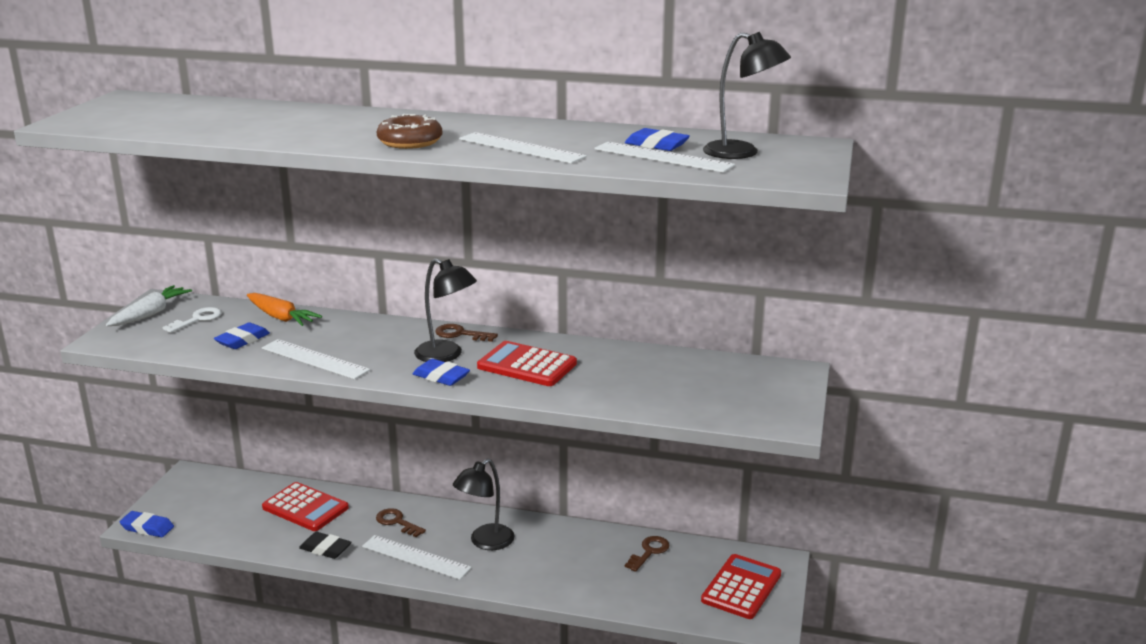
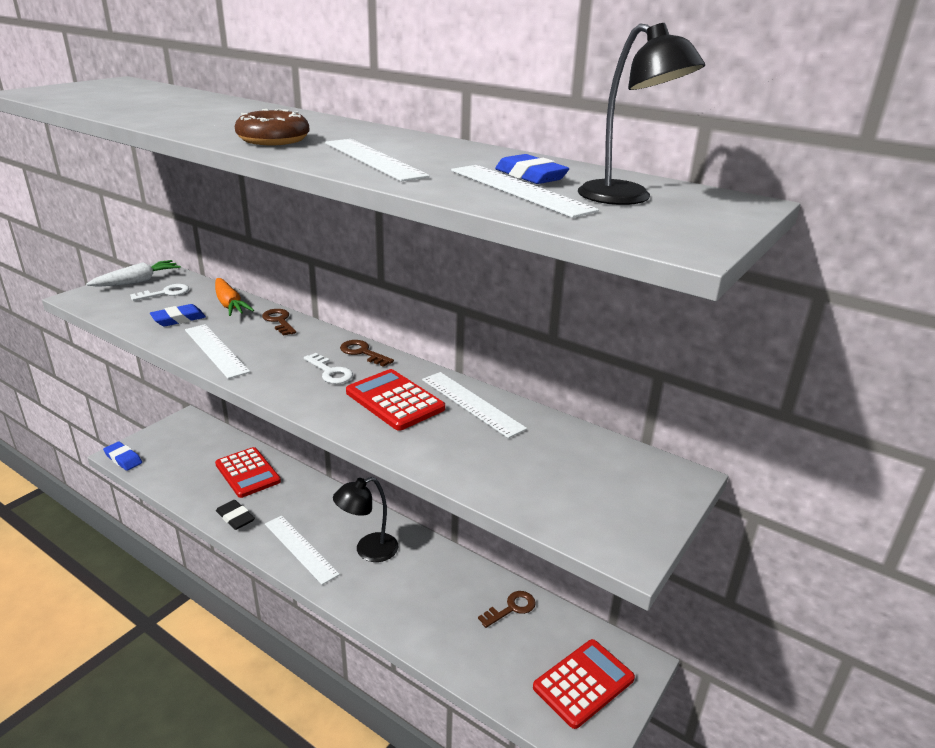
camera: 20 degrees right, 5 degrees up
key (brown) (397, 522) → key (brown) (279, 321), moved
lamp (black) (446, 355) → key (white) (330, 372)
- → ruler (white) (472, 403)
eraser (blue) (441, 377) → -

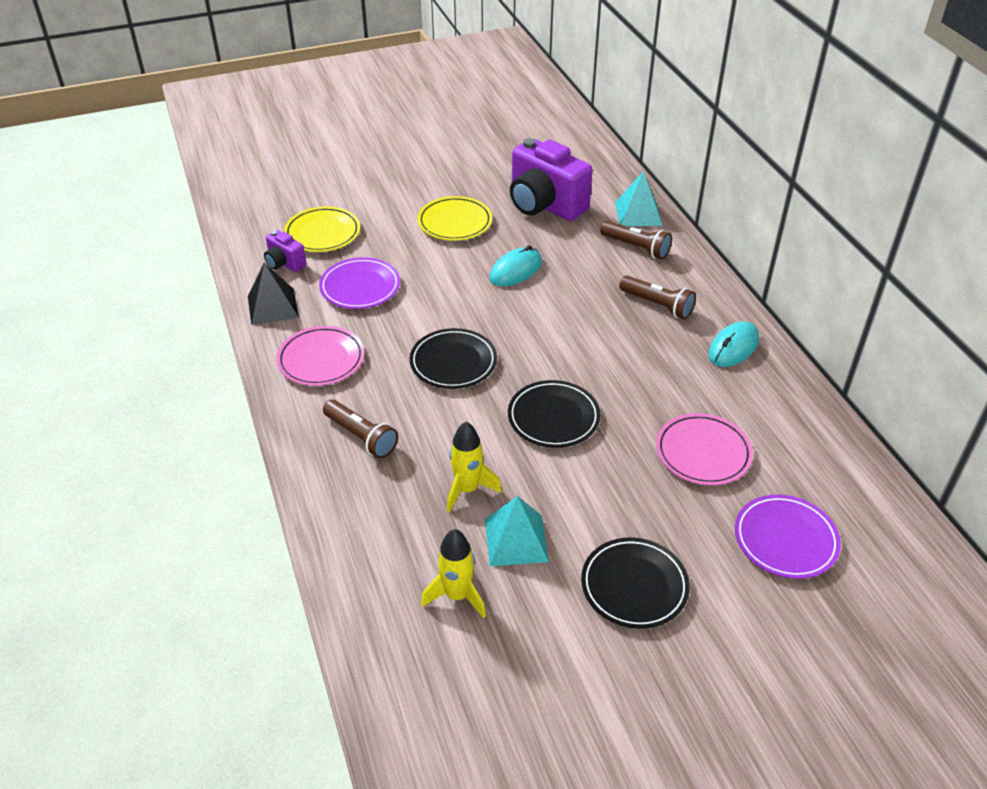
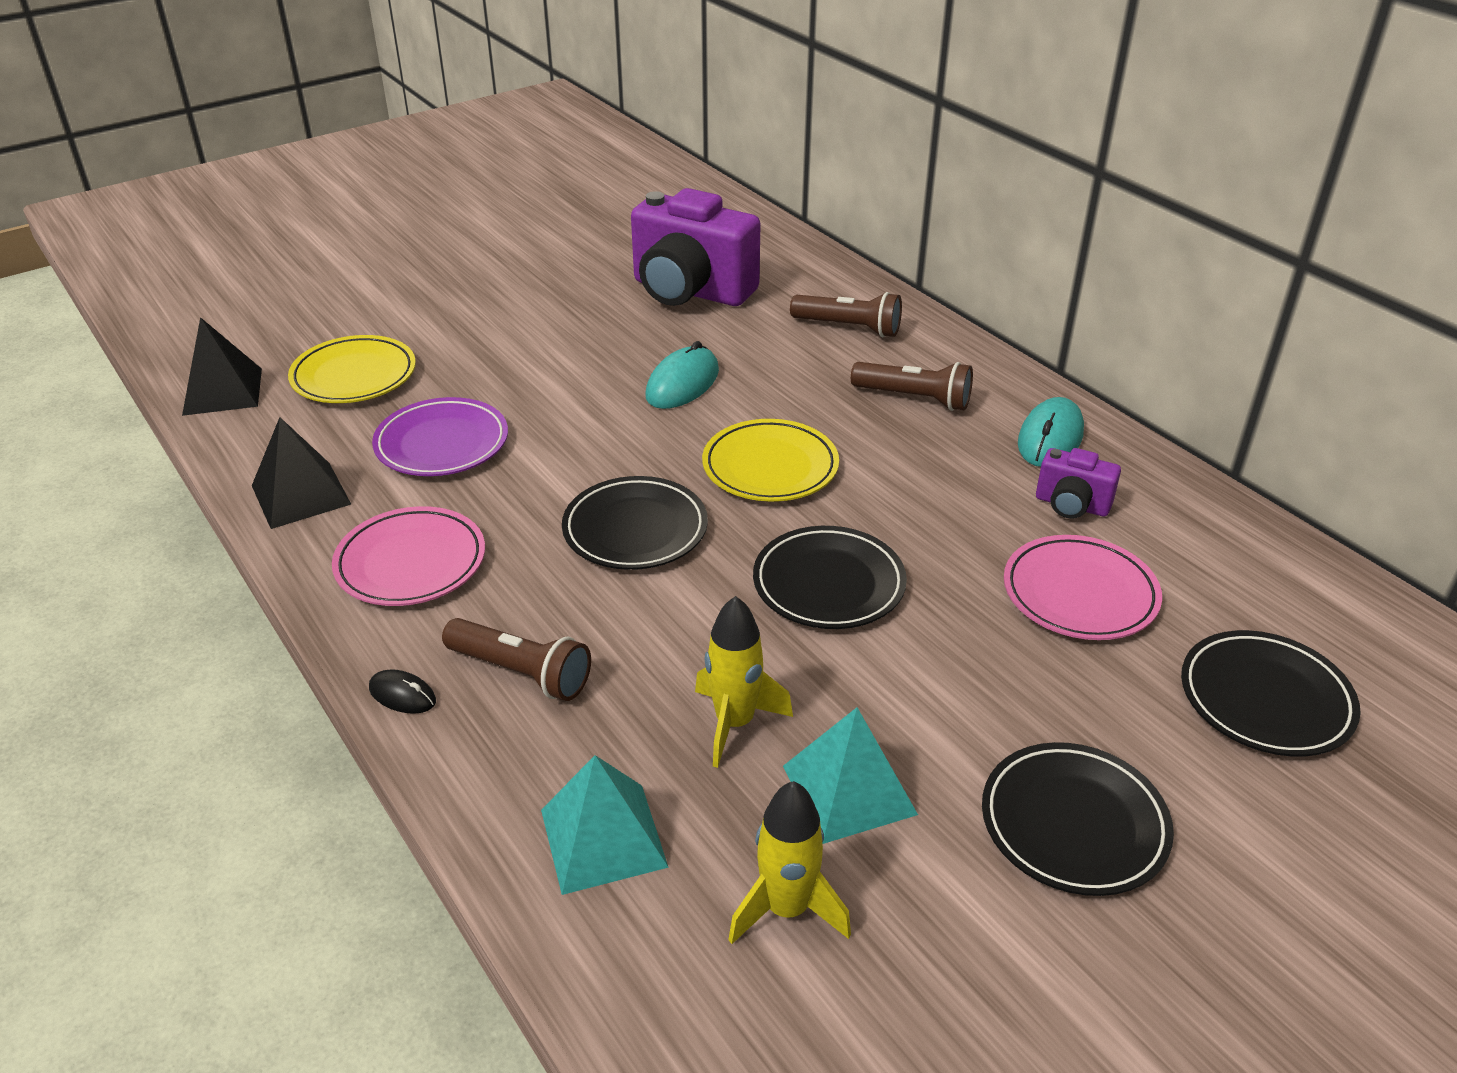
camera: 15 degrees left, 5 degrees down
- → pyramid (black) (222, 391)
- → mouse (black) (402, 695)
pyramid (turquoise) (638, 213) → pyramid (turquoise) (603, 838), moved
plate (yellow) (455, 222) → plate (yellow) (770, 467), moved
camera (purple) (285, 263) → camera (purple) (1071, 505), moved
plate (purple) (785, 540) → plate (black) (1265, 699)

_ _ _ _ _ _ _

- [Directions]
Please print every record above exactly, but leave the pictures out.

- [Written answer]
camera: 20 degrees right, 5 degrees up
key (brown) (397, 522) → key (brown) (279, 321), moved
lamp (black) (446, 355) → key (white) (330, 372)
- → ruler (white) (472, 403)
eraser (blue) (441, 377) → -

camera: 15 degrees left, 5 degrees down
- → pyramid (black) (222, 391)
- → mouse (black) (402, 695)
pyramid (turquoise) (638, 213) → pyramid (turquoise) (603, 838), moved
plate (yellow) (455, 222) → plate (yellow) (770, 467), moved
camera (purple) (285, 263) → camera (purple) (1071, 505), moved
plate (purple) (785, 540) → plate (black) (1265, 699)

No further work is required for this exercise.